§ Required action
Each line at or after the one containing "JOY2 pin VRY: A0 -> A3" should be transcribed exactly, up to and including the final line of the data.
● ● ●
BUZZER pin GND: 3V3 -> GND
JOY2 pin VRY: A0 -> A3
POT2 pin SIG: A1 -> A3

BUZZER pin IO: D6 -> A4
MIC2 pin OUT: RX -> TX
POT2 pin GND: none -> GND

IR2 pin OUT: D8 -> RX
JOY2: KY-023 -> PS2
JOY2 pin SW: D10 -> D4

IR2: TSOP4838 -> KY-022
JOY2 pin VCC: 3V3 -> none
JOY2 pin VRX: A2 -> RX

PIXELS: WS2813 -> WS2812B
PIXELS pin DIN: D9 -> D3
● ● ●
§ Answer for this exercise
JOY2 pin VRY: A0 -> A3
POT2 pin SIG: A1 -> A3

BUZZER pin IO: D6 -> A4
MIC2 pin OUT: RX -> TX
POT2 pin GND: none -> GND

IR2 pin OUT: D8 -> RX
JOY2: KY-023 -> PS2
JOY2 pin SW: D10 -> D4

IR2: TSOP4838 -> KY-022
JOY2 pin VCC: 3V3 -> none
JOY2 pin VRX: A2 -> RX

PIXELS: WS2813 -> WS2812B
PIXELS pin DIN: D9 -> D3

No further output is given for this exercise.